Recorded data:

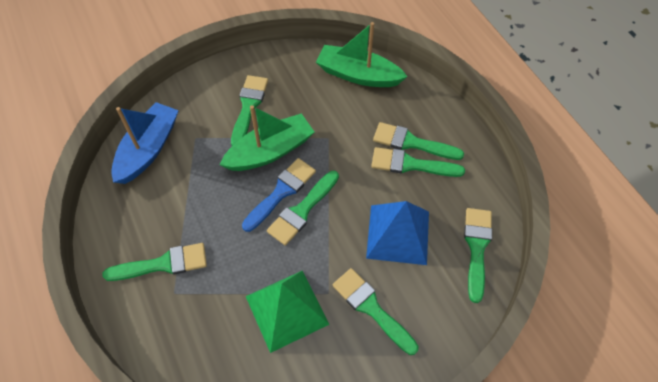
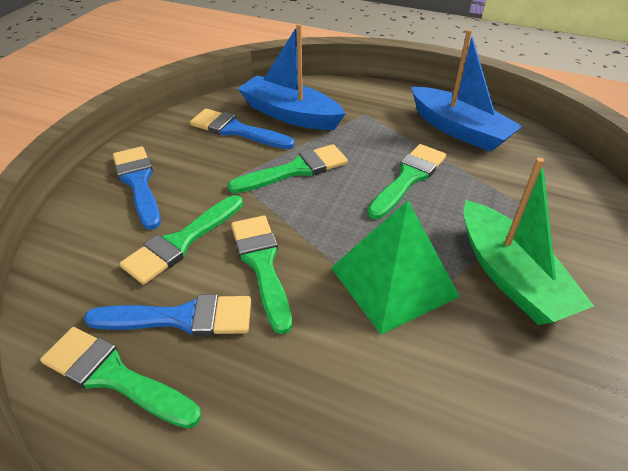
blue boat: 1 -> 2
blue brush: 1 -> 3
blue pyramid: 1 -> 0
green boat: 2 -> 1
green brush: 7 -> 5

● **Work instructions**:
When the word "blue" occurs in a line above, list that line.

● **The answer**:
blue boat: 1 -> 2
blue brush: 1 -> 3
blue pyramid: 1 -> 0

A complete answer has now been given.